Segment Open

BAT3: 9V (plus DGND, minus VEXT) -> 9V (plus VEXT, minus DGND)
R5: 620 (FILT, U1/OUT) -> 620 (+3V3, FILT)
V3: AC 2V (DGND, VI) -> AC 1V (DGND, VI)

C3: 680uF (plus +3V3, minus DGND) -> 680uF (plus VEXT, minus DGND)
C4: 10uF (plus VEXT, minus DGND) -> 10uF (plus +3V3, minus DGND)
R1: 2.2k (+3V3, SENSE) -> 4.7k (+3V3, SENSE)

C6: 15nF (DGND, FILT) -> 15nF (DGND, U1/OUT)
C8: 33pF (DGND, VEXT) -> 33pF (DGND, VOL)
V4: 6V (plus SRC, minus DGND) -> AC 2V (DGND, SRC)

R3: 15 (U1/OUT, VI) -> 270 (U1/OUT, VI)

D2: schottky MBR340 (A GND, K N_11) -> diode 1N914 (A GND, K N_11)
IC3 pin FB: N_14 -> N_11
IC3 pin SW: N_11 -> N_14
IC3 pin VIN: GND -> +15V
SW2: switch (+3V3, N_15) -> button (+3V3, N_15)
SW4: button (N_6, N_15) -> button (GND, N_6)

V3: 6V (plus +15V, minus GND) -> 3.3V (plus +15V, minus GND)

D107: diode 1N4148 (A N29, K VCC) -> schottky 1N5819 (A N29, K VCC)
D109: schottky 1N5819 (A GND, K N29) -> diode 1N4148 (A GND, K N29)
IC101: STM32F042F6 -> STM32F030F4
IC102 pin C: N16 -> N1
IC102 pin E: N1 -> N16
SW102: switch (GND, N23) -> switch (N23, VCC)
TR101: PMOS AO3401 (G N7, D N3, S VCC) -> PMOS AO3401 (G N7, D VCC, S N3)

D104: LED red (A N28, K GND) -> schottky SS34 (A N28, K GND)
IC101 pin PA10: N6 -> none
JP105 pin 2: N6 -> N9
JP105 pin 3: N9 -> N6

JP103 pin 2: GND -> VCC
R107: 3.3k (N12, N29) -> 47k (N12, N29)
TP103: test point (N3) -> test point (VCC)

Segment Closed

Tell how many lines above contain the word "minus". Give the number alone.

SOLUTION TO THIS EXERCISE:
5